#### WORK INSTRUCTIONS
Every record below must be returned exactly as it was received.

[Scene change data]
^^^^

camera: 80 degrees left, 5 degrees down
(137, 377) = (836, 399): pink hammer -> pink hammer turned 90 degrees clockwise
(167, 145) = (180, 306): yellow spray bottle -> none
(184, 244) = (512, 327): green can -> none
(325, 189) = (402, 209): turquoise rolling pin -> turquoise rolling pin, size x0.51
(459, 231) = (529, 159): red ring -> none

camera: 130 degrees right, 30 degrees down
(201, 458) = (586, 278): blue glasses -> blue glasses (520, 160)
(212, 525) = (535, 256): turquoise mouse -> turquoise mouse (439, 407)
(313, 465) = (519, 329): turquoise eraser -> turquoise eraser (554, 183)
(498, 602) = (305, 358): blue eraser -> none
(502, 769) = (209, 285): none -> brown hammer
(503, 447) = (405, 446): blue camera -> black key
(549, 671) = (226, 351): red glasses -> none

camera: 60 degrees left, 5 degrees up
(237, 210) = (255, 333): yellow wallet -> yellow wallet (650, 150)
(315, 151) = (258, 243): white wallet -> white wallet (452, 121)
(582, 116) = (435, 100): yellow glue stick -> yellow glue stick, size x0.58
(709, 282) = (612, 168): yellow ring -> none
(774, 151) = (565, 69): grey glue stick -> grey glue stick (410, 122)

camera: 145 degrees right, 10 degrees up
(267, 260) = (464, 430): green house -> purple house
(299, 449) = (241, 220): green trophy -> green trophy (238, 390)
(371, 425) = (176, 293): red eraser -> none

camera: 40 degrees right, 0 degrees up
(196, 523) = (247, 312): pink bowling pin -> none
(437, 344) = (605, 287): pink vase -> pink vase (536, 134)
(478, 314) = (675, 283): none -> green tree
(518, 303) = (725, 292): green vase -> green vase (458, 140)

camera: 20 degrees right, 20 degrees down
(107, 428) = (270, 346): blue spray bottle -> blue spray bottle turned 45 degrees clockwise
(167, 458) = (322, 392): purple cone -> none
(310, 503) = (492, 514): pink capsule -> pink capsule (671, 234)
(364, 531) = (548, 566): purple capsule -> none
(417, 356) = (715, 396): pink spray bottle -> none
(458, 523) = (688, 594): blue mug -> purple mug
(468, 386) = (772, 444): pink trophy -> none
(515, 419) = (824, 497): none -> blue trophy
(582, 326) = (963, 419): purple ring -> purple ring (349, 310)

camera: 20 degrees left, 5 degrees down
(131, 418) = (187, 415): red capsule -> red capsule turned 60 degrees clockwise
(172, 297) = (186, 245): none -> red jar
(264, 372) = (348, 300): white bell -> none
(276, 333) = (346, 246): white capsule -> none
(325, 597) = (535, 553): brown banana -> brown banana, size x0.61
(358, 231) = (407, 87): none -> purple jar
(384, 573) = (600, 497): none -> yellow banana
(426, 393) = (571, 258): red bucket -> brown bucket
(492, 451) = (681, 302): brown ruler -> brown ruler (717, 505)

^^^^

#### ANSWER SPACE
camera: 80 degrees left, 5 degrees down
(137, 377) = (836, 399): pink hammer -> pink hammer turned 90 degrees clockwise
(167, 145) = (180, 306): yellow spray bottle -> none
(184, 244) = (512, 327): green can -> none
(325, 189) = (402, 209): turquoise rolling pin -> turquoise rolling pin, size x0.51
(459, 231) = (529, 159): red ring -> none

camera: 130 degrees right, 30 degrees down
(201, 458) = (586, 278): blue glasses -> blue glasses (520, 160)
(212, 525) = (535, 256): turquoise mouse -> turquoise mouse (439, 407)
(313, 465) = (519, 329): turquoise eraser -> turquoise eraser (554, 183)
(498, 602) = (305, 358): blue eraser -> none
(502, 769) = (209, 285): none -> brown hammer
(503, 447) = (405, 446): blue camera -> black key
(549, 671) = (226, 351): red glasses -> none

camera: 60 degrees left, 5 degrees up
(237, 210) = (255, 333): yellow wallet -> yellow wallet (650, 150)
(315, 151) = (258, 243): white wallet -> white wallet (452, 121)
(582, 116) = (435, 100): yellow glue stick -> yellow glue stick, size x0.58
(709, 282) = (612, 168): yellow ring -> none
(774, 151) = (565, 69): grey glue stick -> grey glue stick (410, 122)

camera: 145 degrees right, 10 degrees up
(267, 260) = (464, 430): green house -> purple house
(299, 449) = (241, 220): green trophy -> green trophy (238, 390)
(371, 425) = (176, 293): red eraser -> none

camera: 40 degrees right, 0 degrees up
(196, 523) = (247, 312): pink bowling pin -> none
(437, 344) = (605, 287): pink vase -> pink vase (536, 134)
(478, 314) = (675, 283): none -> green tree
(518, 303) = (725, 292): green vase -> green vase (458, 140)

camera: 20 degrees right, 20 degrees down
(107, 428) = (270, 346): blue spray bottle -> blue spray bottle turned 45 degrees clockwise
(167, 458) = (322, 392): purple cone -> none
(310, 503) = (492, 514): pink capsule -> pink capsule (671, 234)
(364, 531) = (548, 566): purple capsule -> none
(417, 356) = (715, 396): pink spray bottle -> none
(458, 523) = (688, 594): blue mug -> purple mug
(468, 386) = (772, 444): pink trophy -> none
(515, 419) = (824, 497): none -> blue trophy
(582, 326) = (963, 419): purple ring -> purple ring (349, 310)

camera: 20 degrees left, 5 degrees down
(131, 418) = (187, 415): red capsule -> red capsule turned 60 degrees clockwise
(172, 297) = (186, 245): none -> red jar
(264, 372) = (348, 300): white bell -> none
(276, 333) = (346, 246): white capsule -> none
(325, 597) = (535, 553): brown banana -> brown banana, size x0.61
(358, 231) = (407, 87): none -> purple jar
(384, 573) = (600, 497): none -> yellow banana
(426, 393) = (571, 258): red bucket -> brown bucket
(492, 451) = (681, 302): brown ruler -> brown ruler (717, 505)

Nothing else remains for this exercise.